[Data supplied]:
────────────────────────────────────────
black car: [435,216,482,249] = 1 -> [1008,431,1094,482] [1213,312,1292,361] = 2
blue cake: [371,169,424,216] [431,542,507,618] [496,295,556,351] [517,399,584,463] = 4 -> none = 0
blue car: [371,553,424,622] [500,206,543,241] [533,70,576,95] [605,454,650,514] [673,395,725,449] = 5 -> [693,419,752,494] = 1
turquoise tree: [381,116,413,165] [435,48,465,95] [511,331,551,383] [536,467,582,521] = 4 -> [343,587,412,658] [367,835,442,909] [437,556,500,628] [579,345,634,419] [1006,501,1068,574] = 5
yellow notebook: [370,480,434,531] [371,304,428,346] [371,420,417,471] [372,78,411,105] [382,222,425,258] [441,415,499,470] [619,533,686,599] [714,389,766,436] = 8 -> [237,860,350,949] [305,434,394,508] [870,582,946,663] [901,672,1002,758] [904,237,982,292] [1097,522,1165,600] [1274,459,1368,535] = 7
────────────────────────────────────────
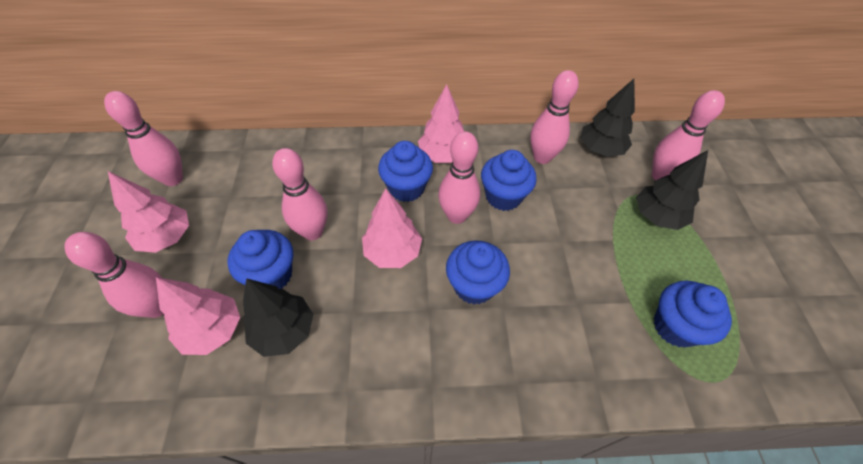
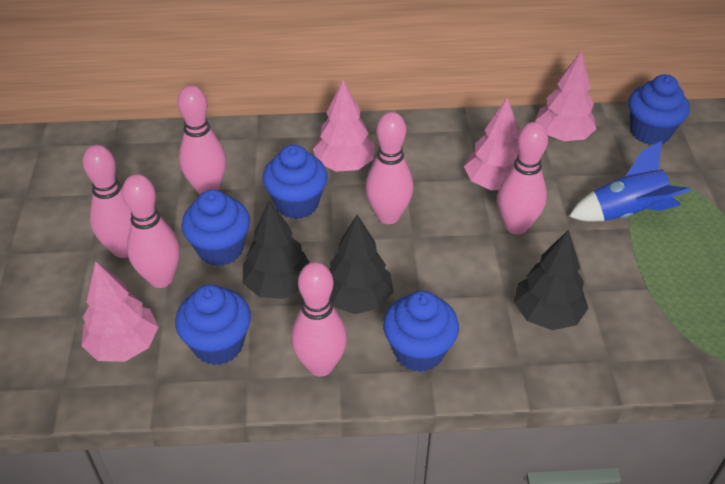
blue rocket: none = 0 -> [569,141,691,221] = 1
────────────────────────────────────────
[Aim of the task]:
Taking the listing above as the source, transcribe only the lines starting at the line with "blue cake: [371,169,424,216]" and going through the line with "blue car: [371,553,424,622]", unaltered and with both ends included.

[Result for this task]:
blue cake: [371,169,424,216] [431,542,507,618] [496,295,556,351] [517,399,584,463] = 4 -> none = 0
blue car: [371,553,424,622] [500,206,543,241] [533,70,576,95] [605,454,650,514] [673,395,725,449] = 5 -> [693,419,752,494] = 1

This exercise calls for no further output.